Exercise: Locate the line containing "purple stacking toy: 2 -> 0", then please write out that line and all the lines below it in the entries exactly.

::: Supplied records :::

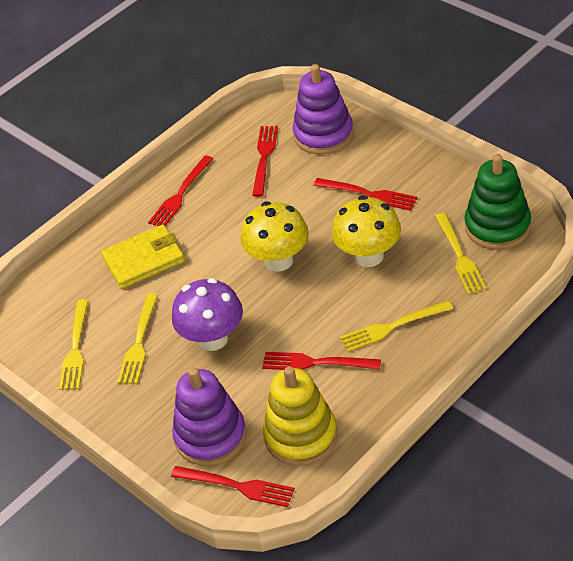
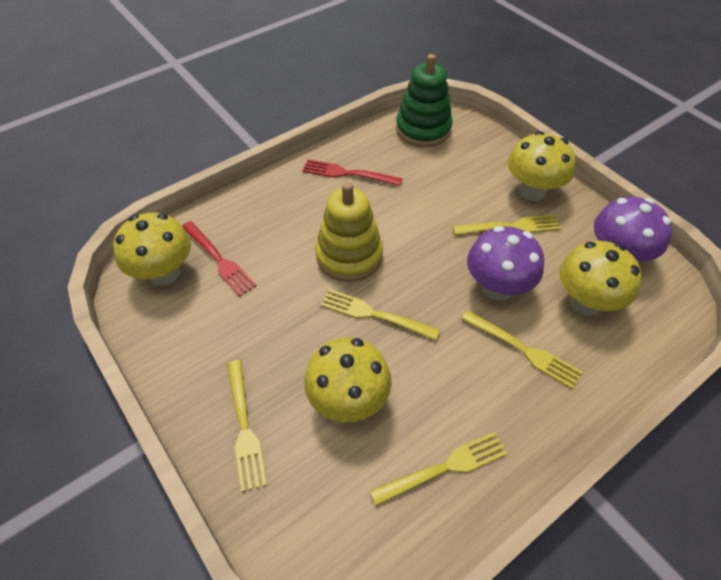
purple mushroom: 1 -> 2
purple stacking toy: 2 -> 0
red fork: 5 -> 2
yellow fork: 4 -> 5
yellow mushroom: 2 -> 4
yellow wallet: 1 -> 0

:::

Result of this task:
purple stacking toy: 2 -> 0
red fork: 5 -> 2
yellow fork: 4 -> 5
yellow mushroom: 2 -> 4
yellow wallet: 1 -> 0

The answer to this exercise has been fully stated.